What to produce: Work out how many lines below contain the word "turned", then give that number alone.
*** Data supplied ***
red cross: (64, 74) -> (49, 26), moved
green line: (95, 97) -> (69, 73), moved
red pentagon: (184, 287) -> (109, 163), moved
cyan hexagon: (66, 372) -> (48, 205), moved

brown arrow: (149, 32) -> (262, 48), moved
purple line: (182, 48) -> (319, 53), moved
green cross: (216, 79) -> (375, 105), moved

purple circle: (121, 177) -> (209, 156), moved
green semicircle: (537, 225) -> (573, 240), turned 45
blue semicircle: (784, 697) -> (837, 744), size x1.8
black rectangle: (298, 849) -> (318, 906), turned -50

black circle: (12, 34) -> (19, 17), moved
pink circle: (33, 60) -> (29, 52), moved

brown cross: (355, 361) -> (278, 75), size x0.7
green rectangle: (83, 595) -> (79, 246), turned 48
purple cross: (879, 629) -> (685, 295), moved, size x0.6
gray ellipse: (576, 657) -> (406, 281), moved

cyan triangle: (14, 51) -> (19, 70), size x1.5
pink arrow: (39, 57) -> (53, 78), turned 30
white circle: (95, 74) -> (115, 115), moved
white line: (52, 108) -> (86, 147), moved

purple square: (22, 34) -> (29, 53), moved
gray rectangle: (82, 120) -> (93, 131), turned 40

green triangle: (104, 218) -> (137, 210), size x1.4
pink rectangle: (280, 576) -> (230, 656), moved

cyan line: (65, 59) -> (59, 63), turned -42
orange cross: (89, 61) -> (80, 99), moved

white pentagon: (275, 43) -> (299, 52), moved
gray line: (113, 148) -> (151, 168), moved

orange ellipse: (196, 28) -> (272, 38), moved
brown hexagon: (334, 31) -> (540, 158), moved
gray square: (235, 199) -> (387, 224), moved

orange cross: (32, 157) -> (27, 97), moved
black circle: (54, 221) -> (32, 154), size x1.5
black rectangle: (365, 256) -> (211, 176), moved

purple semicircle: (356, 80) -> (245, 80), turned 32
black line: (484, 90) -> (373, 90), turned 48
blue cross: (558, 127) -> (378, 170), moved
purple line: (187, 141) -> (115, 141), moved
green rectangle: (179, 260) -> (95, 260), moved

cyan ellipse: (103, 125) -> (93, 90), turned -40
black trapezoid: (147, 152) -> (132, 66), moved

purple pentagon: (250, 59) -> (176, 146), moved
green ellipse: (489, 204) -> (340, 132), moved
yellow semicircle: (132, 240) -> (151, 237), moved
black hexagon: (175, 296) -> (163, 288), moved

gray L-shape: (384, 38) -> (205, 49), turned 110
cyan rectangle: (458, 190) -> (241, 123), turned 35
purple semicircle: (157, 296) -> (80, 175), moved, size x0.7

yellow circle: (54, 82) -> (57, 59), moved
***
Task response: 11